=== TASK INPUTS ===

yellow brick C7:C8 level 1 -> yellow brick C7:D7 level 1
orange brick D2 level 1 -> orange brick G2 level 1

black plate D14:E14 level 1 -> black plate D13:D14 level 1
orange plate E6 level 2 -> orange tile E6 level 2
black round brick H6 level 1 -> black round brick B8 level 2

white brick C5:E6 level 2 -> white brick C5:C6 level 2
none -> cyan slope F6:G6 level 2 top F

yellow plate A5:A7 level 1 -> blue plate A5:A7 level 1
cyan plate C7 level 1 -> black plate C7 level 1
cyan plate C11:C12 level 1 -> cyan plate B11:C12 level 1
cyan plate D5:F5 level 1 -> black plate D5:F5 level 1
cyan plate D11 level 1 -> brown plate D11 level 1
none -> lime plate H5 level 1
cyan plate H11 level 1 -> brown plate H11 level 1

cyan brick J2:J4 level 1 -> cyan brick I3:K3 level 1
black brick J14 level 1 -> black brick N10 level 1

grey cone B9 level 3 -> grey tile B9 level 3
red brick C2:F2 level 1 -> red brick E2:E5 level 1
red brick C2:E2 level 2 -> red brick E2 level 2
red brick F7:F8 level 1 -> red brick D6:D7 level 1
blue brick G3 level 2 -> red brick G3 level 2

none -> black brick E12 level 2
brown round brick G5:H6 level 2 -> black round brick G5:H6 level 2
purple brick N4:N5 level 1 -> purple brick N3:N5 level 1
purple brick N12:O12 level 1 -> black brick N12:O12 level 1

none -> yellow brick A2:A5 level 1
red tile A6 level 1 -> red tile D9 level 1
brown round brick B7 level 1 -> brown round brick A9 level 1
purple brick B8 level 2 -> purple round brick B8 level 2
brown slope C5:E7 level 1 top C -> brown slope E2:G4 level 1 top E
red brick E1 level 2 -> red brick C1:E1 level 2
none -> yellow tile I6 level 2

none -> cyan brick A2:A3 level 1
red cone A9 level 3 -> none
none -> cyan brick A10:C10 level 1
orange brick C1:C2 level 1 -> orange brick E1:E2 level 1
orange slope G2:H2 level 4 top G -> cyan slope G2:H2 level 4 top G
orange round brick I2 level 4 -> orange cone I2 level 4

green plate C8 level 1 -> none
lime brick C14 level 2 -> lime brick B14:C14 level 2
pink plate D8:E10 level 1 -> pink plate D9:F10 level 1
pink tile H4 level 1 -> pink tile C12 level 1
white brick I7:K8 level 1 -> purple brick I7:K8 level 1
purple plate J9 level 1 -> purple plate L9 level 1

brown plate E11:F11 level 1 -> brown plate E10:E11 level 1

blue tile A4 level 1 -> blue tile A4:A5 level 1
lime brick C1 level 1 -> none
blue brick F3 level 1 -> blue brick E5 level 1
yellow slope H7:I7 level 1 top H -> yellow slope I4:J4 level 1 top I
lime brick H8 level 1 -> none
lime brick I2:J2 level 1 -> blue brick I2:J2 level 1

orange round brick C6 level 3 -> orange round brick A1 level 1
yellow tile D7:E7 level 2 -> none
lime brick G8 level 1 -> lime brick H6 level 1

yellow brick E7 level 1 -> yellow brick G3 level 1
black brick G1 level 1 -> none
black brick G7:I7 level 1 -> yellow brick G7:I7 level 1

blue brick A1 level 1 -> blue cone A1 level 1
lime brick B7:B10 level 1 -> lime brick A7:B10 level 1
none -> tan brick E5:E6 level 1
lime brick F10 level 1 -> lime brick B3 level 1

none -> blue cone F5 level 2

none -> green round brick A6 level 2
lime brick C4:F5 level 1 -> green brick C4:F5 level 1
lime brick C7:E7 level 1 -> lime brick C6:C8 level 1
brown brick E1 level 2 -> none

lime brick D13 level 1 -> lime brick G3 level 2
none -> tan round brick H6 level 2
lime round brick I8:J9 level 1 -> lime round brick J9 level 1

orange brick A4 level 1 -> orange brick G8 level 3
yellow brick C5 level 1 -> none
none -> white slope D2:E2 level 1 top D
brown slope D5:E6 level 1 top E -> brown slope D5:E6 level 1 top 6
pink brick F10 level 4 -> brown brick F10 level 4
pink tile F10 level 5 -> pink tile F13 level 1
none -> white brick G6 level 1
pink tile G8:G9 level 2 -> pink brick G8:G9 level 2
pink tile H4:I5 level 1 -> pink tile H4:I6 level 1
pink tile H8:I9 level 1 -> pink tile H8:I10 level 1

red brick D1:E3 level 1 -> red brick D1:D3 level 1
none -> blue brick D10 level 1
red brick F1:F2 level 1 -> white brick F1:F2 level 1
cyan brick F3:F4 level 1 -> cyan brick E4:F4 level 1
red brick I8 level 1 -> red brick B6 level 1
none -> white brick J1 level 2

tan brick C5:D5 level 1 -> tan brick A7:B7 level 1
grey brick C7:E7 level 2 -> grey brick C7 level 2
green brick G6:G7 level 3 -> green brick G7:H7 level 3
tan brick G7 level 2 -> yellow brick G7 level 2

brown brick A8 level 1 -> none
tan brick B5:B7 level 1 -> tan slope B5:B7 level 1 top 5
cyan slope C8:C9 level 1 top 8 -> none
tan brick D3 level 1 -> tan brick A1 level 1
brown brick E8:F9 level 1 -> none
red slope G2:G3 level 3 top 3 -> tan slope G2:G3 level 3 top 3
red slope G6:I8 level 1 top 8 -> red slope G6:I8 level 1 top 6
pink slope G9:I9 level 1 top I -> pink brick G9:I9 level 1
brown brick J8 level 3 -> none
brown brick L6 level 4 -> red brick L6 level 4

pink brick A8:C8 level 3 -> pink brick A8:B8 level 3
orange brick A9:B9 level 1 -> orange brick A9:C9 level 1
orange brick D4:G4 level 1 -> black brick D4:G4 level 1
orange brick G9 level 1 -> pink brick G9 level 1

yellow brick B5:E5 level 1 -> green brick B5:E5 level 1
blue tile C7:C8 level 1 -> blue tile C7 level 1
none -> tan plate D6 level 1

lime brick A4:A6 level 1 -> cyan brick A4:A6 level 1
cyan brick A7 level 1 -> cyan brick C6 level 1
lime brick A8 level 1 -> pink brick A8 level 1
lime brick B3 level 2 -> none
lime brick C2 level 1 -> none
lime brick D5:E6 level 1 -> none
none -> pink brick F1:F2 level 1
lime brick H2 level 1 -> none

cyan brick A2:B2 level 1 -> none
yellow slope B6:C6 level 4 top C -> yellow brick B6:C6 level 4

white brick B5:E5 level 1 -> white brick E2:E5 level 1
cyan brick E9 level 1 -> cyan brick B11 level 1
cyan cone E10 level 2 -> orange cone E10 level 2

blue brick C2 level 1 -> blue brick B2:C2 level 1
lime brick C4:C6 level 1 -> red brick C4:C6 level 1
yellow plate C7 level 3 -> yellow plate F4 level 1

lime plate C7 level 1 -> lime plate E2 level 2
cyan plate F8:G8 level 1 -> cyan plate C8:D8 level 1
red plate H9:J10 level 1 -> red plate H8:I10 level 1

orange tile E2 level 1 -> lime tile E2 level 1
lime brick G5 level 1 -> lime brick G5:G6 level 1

===

AIM OF THE TASK: Could each line above be retyped exactly?

SOLUTION TO THE PROBLEM:
yellow brick C7:C8 level 1 -> yellow brick C7:D7 level 1
orange brick D2 level 1 -> orange brick G2 level 1

black plate D14:E14 level 1 -> black plate D13:D14 level 1
orange plate E6 level 2 -> orange tile E6 level 2
black round brick H6 level 1 -> black round brick B8 level 2

white brick C5:E6 level 2 -> white brick C5:C6 level 2
none -> cyan slope F6:G6 level 2 top F

yellow plate A5:A7 level 1 -> blue plate A5:A7 level 1
cyan plate C7 level 1 -> black plate C7 level 1
cyan plate C11:C12 level 1 -> cyan plate B11:C12 level 1
cyan plate D5:F5 level 1 -> black plate D5:F5 level 1
cyan plate D11 level 1 -> brown plate D11 level 1
none -> lime plate H5 level 1
cyan plate H11 level 1 -> brown plate H11 level 1

cyan brick J2:J4 level 1 -> cyan brick I3:K3 level 1
black brick J14 level 1 -> black brick N10 level 1

grey cone B9 level 3 -> grey tile B9 level 3
red brick C2:F2 level 1 -> red brick E2:E5 level 1
red brick C2:E2 level 2 -> red brick E2 level 2
red brick F7:F8 level 1 -> red brick D6:D7 level 1
blue brick G3 level 2 -> red brick G3 level 2

none -> black brick E12 level 2
brown round brick G5:H6 level 2 -> black round brick G5:H6 level 2
purple brick N4:N5 level 1 -> purple brick N3:N5 level 1
purple brick N12:O12 level 1 -> black brick N12:O12 level 1

none -> yellow brick A2:A5 level 1
red tile A6 level 1 -> red tile D9 level 1
brown round brick B7 level 1 -> brown round brick A9 level 1
purple brick B8 level 2 -> purple round brick B8 level 2
brown slope C5:E7 level 1 top C -> brown slope E2:G4 level 1 top E
red brick E1 level 2 -> red brick C1:E1 level 2
none -> yellow tile I6 level 2

none -> cyan brick A2:A3 level 1
red cone A9 level 3 -> none
none -> cyan brick A10:C10 level 1
orange brick C1:C2 level 1 -> orange brick E1:E2 level 1
orange slope G2:H2 level 4 top G -> cyan slope G2:H2 level 4 top G
orange round brick I2 level 4 -> orange cone I2 level 4

green plate C8 level 1 -> none
lime brick C14 level 2 -> lime brick B14:C14 level 2
pink plate D8:E10 level 1 -> pink plate D9:F10 level 1
pink tile H4 level 1 -> pink tile C12 level 1
white brick I7:K8 level 1 -> purple brick I7:K8 level 1
purple plate J9 level 1 -> purple plate L9 level 1

brown plate E11:F11 level 1 -> brown plate E10:E11 level 1

blue tile A4 level 1 -> blue tile A4:A5 level 1
lime brick C1 level 1 -> none
blue brick F3 level 1 -> blue brick E5 level 1
yellow slope H7:I7 level 1 top H -> yellow slope I4:J4 level 1 top I
lime brick H8 level 1 -> none
lime brick I2:J2 level 1 -> blue brick I2:J2 level 1

orange round brick C6 level 3 -> orange round brick A1 level 1
yellow tile D7:E7 level 2 -> none
lime brick G8 level 1 -> lime brick H6 level 1

yellow brick E7 level 1 -> yellow brick G3 level 1
black brick G1 level 1 -> none
black brick G7:I7 level 1 -> yellow brick G7:I7 level 1

blue brick A1 level 1 -> blue cone A1 level 1
lime brick B7:B10 level 1 -> lime brick A7:B10 level 1
none -> tan brick E5:E6 level 1
lime brick F10 level 1 -> lime brick B3 level 1

none -> blue cone F5 level 2

none -> green round brick A6 level 2
lime brick C4:F5 level 1 -> green brick C4:F5 level 1
lime brick C7:E7 level 1 -> lime brick C6:C8 level 1
brown brick E1 level 2 -> none

lime brick D13 level 1 -> lime brick G3 level 2
none -> tan round brick H6 level 2
lime round brick I8:J9 level 1 -> lime round brick J9 level 1

orange brick A4 level 1 -> orange brick G8 level 3
yellow brick C5 level 1 -> none
none -> white slope D2:E2 level 1 top D
brown slope D5:E6 level 1 top E -> brown slope D5:E6 level 1 top 6
pink brick F10 level 4 -> brown brick F10 level 4
pink tile F10 level 5 -> pink tile F13 level 1
none -> white brick G6 level 1
pink tile G8:G9 level 2 -> pink brick G8:G9 level 2
pink tile H4:I5 level 1 -> pink tile H4:I6 level 1
pink tile H8:I9 level 1 -> pink tile H8:I10 level 1

red brick D1:E3 level 1 -> red brick D1:D3 level 1
none -> blue brick D10 level 1
red brick F1:F2 level 1 -> white brick F1:F2 level 1
cyan brick F3:F4 level 1 -> cyan brick E4:F4 level 1
red brick I8 level 1 -> red brick B6 level 1
none -> white brick J1 level 2

tan brick C5:D5 level 1 -> tan brick A7:B7 level 1
grey brick C7:E7 level 2 -> grey brick C7 level 2
green brick G6:G7 level 3 -> green brick G7:H7 level 3
tan brick G7 level 2 -> yellow brick G7 level 2

brown brick A8 level 1 -> none
tan brick B5:B7 level 1 -> tan slope B5:B7 level 1 top 5
cyan slope C8:C9 level 1 top 8 -> none
tan brick D3 level 1 -> tan brick A1 level 1
brown brick E8:F9 level 1 -> none
red slope G2:G3 level 3 top 3 -> tan slope G2:G3 level 3 top 3
red slope G6:I8 level 1 top 8 -> red slope G6:I8 level 1 top 6
pink slope G9:I9 level 1 top I -> pink brick G9:I9 level 1
brown brick J8 level 3 -> none
brown brick L6 level 4 -> red brick L6 level 4

pink brick A8:C8 level 3 -> pink brick A8:B8 level 3
orange brick A9:B9 level 1 -> orange brick A9:C9 level 1
orange brick D4:G4 level 1 -> black brick D4:G4 level 1
orange brick G9 level 1 -> pink brick G9 level 1

yellow brick B5:E5 level 1 -> green brick B5:E5 level 1
blue tile C7:C8 level 1 -> blue tile C7 level 1
none -> tan plate D6 level 1

lime brick A4:A6 level 1 -> cyan brick A4:A6 level 1
cyan brick A7 level 1 -> cyan brick C6 level 1
lime brick A8 level 1 -> pink brick A8 level 1
lime brick B3 level 2 -> none
lime brick C2 level 1 -> none
lime brick D5:E6 level 1 -> none
none -> pink brick F1:F2 level 1
lime brick H2 level 1 -> none

cyan brick A2:B2 level 1 -> none
yellow slope B6:C6 level 4 top C -> yellow brick B6:C6 level 4

white brick B5:E5 level 1 -> white brick E2:E5 level 1
cyan brick E9 level 1 -> cyan brick B11 level 1
cyan cone E10 level 2 -> orange cone E10 level 2

blue brick C2 level 1 -> blue brick B2:C2 level 1
lime brick C4:C6 level 1 -> red brick C4:C6 level 1
yellow plate C7 level 3 -> yellow plate F4 level 1

lime plate C7 level 1 -> lime plate E2 level 2
cyan plate F8:G8 level 1 -> cyan plate C8:D8 level 1
red plate H9:J10 level 1 -> red plate H8:I10 level 1

orange tile E2 level 1 -> lime tile E2 level 1
lime brick G5 level 1 -> lime brick G5:G6 level 1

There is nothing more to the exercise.